**Data extracts**

== Segment start ==

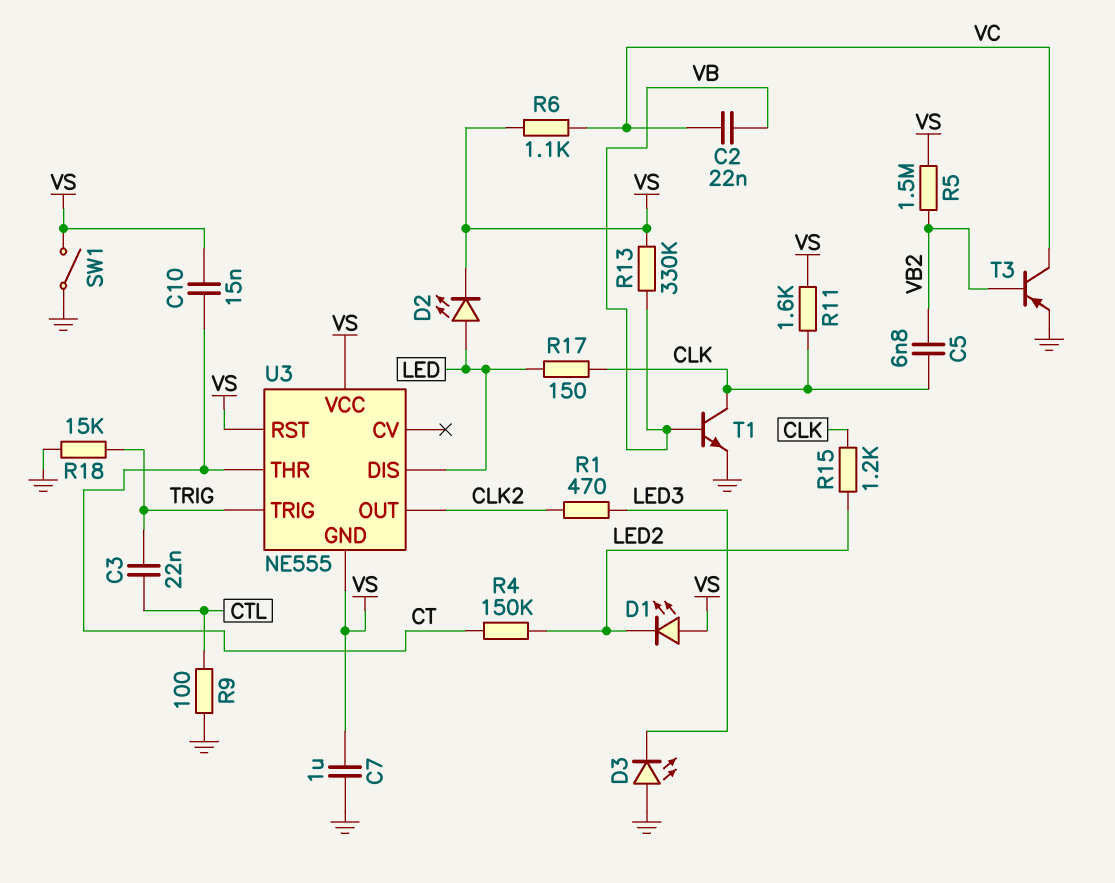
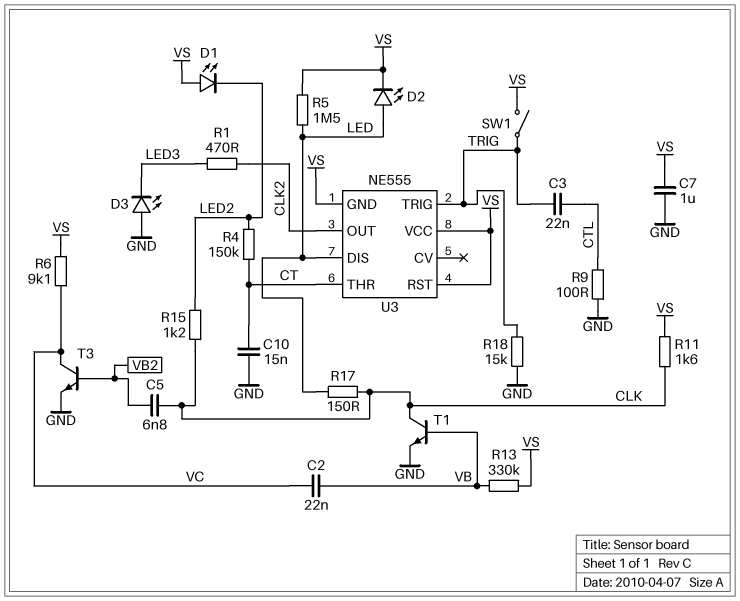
C10: 15nF (CT, VS) -> 15nF (CT, GND)
R5: 1.5M (VB2, VS) -> 1.5M (LED, VS)
R6: 1.1k (VC, VS) -> 9.1k (VC, VS)
SW1: switch (GND, VS) -> switch (TRIG, VS)
T3: PNP (B VB2, C VC, E GND) -> NPN (B VB2, C VC, E GND)

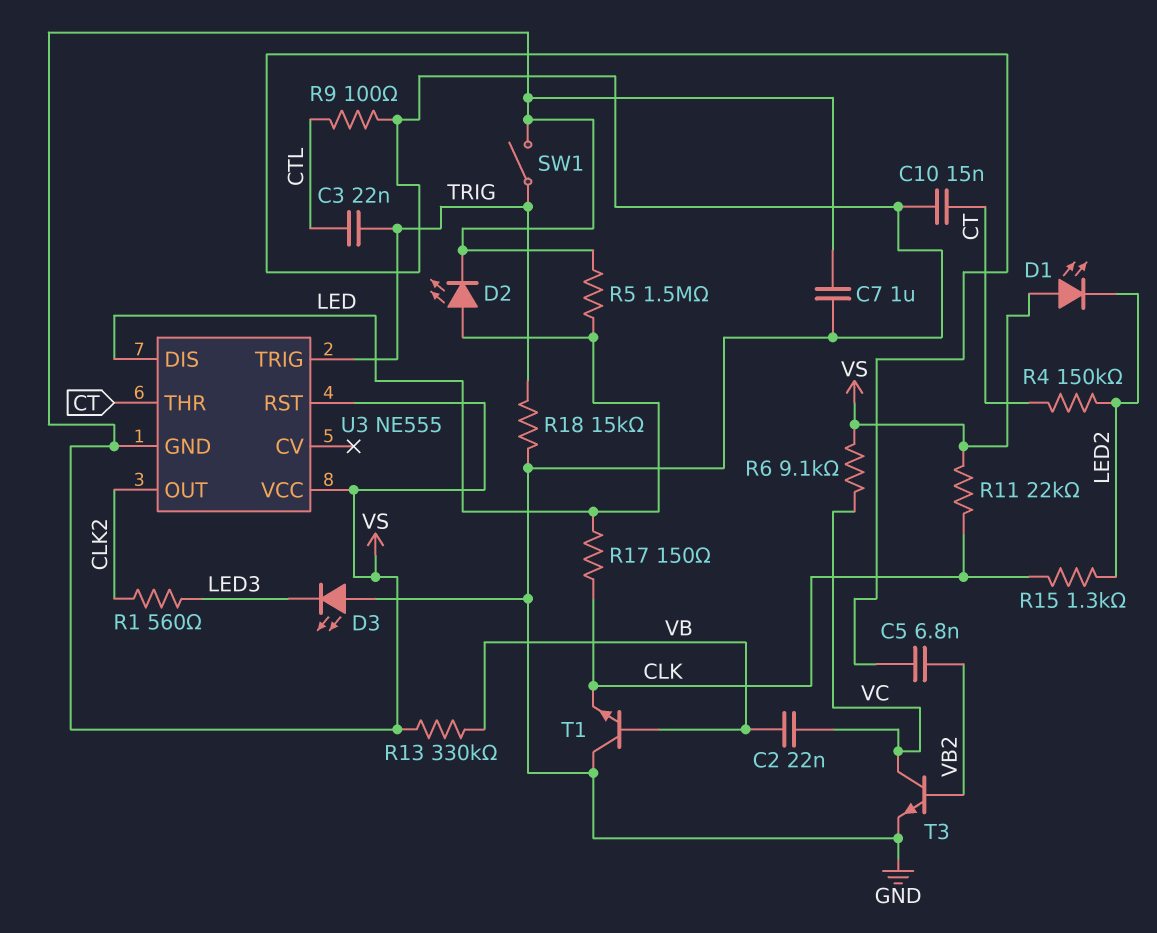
C5: 6.8nF (CLK, VB2) -> 6.8nF (GND, VB2)
R1: 470 (CLK2, LED3) -> 560 (CLK2, LED3)
R11: 1.6k (CLK, VS) -> 22k (CLK, VS)
R15: 1.2k (CLK, LED2) -> 1.3k (CLK, LED2)
T1: NPN (B VB, C CLK, E GND) -> NPN (B VB, C GND, E CLK)

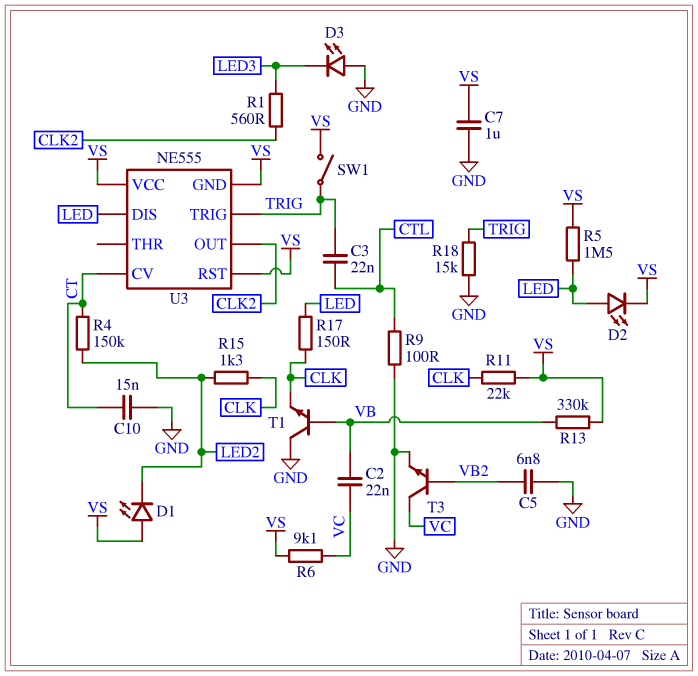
U3 pin CV: none -> CT
U3 pin THR: CT -> none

== Segment end ==

**Try it**
Print each entry above exactly. The pictures should not be printed.

**The answer**
C10: 15nF (CT, VS) -> 15nF (CT, GND)
R5: 1.5M (VB2, VS) -> 1.5M (LED, VS)
R6: 1.1k (VC, VS) -> 9.1k (VC, VS)
SW1: switch (GND, VS) -> switch (TRIG, VS)
T3: PNP (B VB2, C VC, E GND) -> NPN (B VB2, C VC, E GND)

C5: 6.8nF (CLK, VB2) -> 6.8nF (GND, VB2)
R1: 470 (CLK2, LED3) -> 560 (CLK2, LED3)
R11: 1.6k (CLK, VS) -> 22k (CLK, VS)
R15: 1.2k (CLK, LED2) -> 1.3k (CLK, LED2)
T1: NPN (B VB, C CLK, E GND) -> NPN (B VB, C GND, E CLK)

U3 pin CV: none -> CT
U3 pin THR: CT -> none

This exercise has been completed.